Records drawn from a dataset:
━━━━━━━━━━━━━━━━
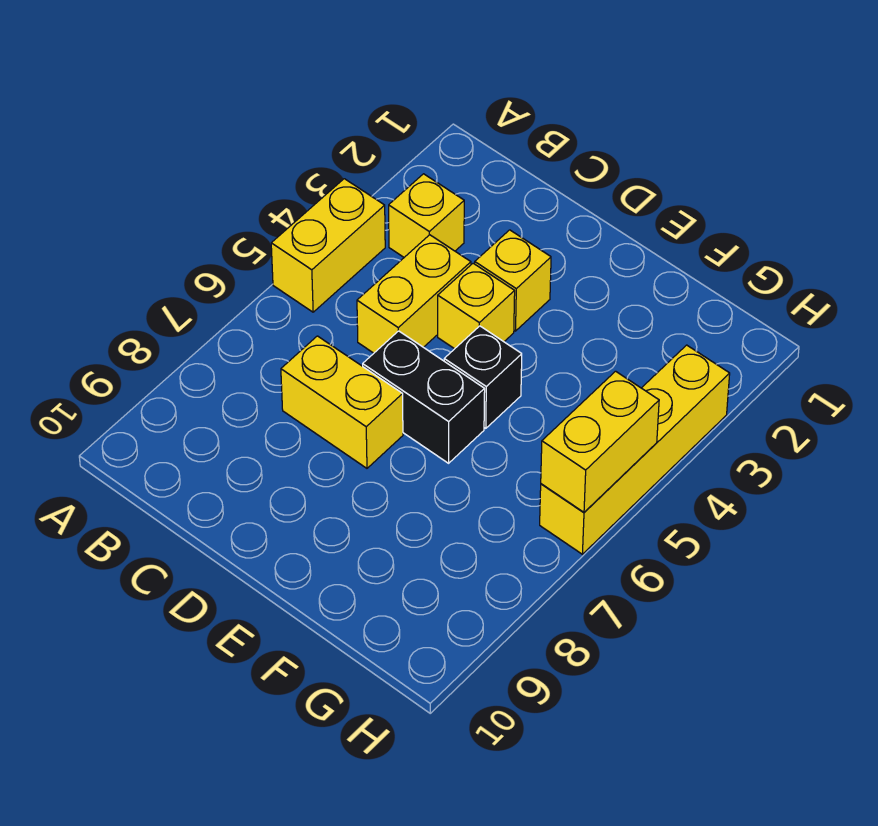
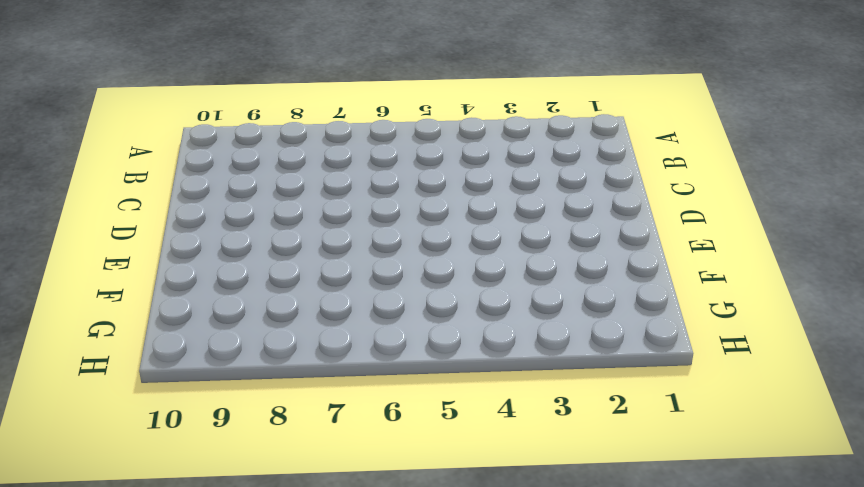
none -> yellow brick A4:A5 level 1
none -> yellow brick B3 level 1

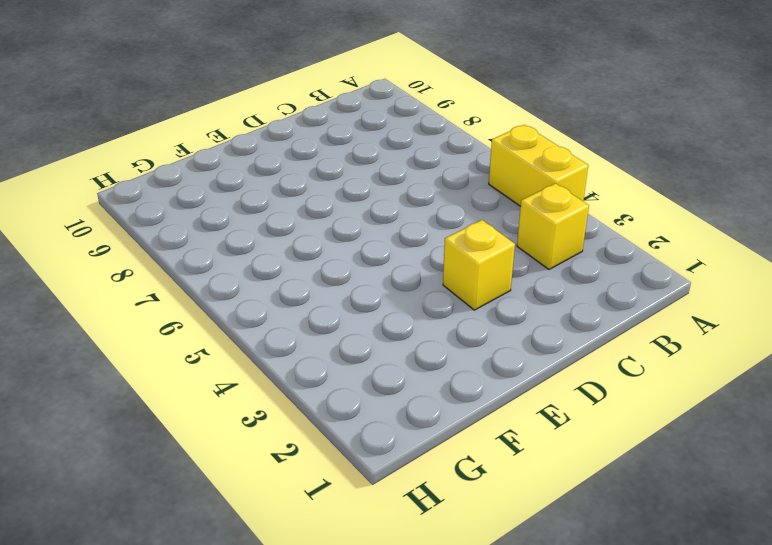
none -> yellow brick C4:C5 level 1
none -> yellow brick C7:D7 level 1

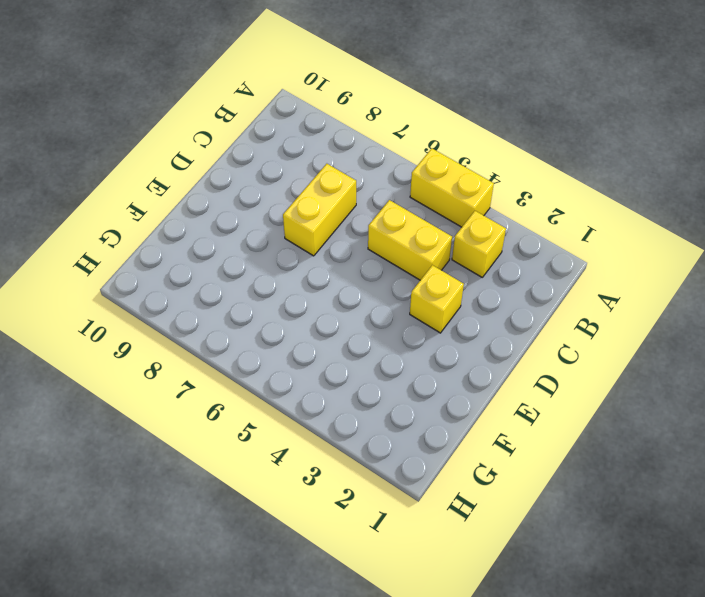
none -> yellow brick D4 level 1
none -> black brick D6:E6 level 1

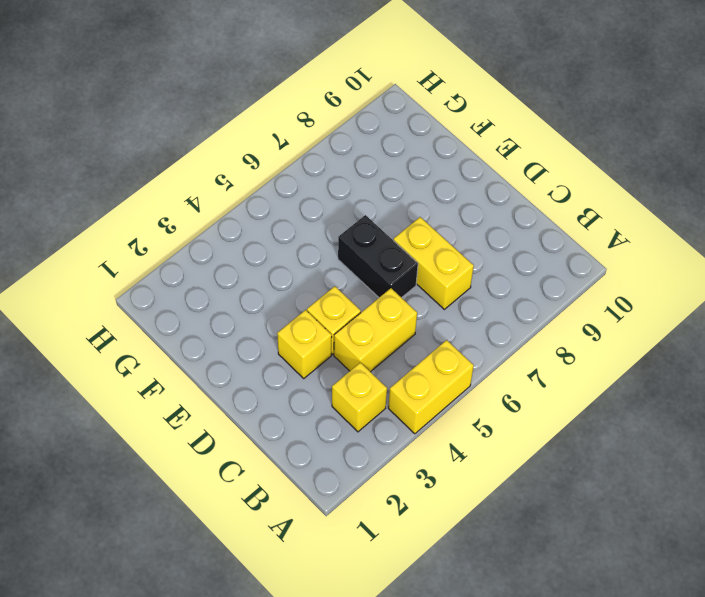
none -> black brick E5 level 1
none -> yellow brick H3:H6 level 1

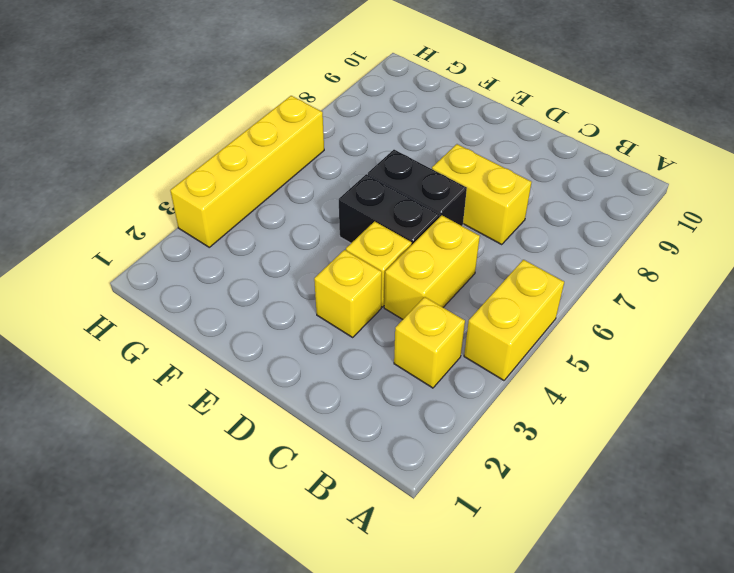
black brick D5:E5 level 1 -> black brick E5 level 1
none -> yellow brick H5:H6 level 2

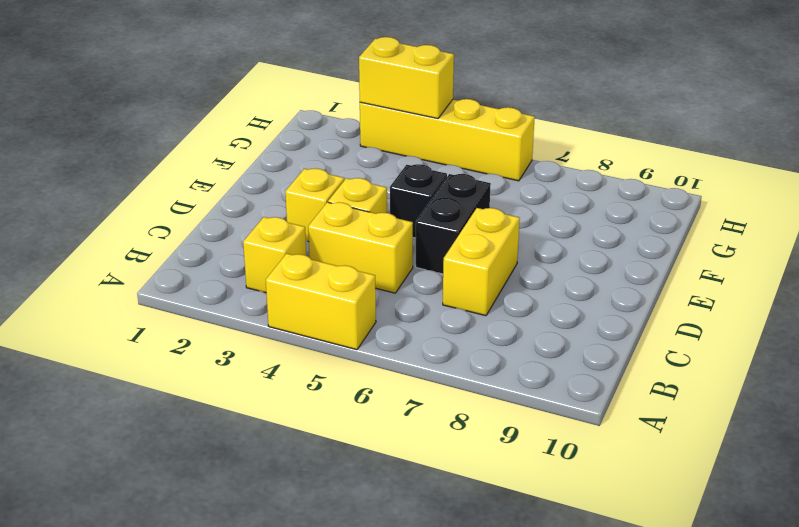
yellow brick H3:H4 level 2 -> yellow brick H5:H6 level 2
━━━━━━━━━━━━━━━━
Exercise directions: Write out each entry exactly as given, omitting any picture.

Solution to this problem:
none -> yellow brick A4:A5 level 1
none -> yellow brick B3 level 1

none -> yellow brick C4:C5 level 1
none -> yellow brick C7:D7 level 1

none -> yellow brick D4 level 1
none -> black brick D6:E6 level 1

none -> black brick E5 level 1
none -> yellow brick H3:H6 level 1

black brick D5:E5 level 1 -> black brick E5 level 1
none -> yellow brick H5:H6 level 2

yellow brick H3:H4 level 2 -> yellow brick H5:H6 level 2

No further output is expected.